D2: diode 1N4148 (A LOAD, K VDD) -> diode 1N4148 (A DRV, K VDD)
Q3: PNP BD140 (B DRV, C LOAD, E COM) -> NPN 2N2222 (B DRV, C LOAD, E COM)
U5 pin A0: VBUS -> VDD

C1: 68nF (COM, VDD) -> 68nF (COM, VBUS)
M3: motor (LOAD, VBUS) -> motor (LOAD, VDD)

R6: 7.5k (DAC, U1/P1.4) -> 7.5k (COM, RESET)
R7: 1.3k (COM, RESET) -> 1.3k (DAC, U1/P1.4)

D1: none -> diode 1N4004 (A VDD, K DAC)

▶ [What you should do] Nothing but the lines from the one that contains "Q3: PNP BD140" through the end of the data above should appear, each reproduced exactly.

▶ [Exercise response]
Q3: PNP BD140 (B DRV, C LOAD, E COM) -> NPN 2N2222 (B DRV, C LOAD, E COM)
U5 pin A0: VBUS -> VDD

C1: 68nF (COM, VDD) -> 68nF (COM, VBUS)
M3: motor (LOAD, VBUS) -> motor (LOAD, VDD)

R6: 7.5k (DAC, U1/P1.4) -> 7.5k (COM, RESET)
R7: 1.3k (COM, RESET) -> 1.3k (DAC, U1/P1.4)

D1: none -> diode 1N4004 (A VDD, K DAC)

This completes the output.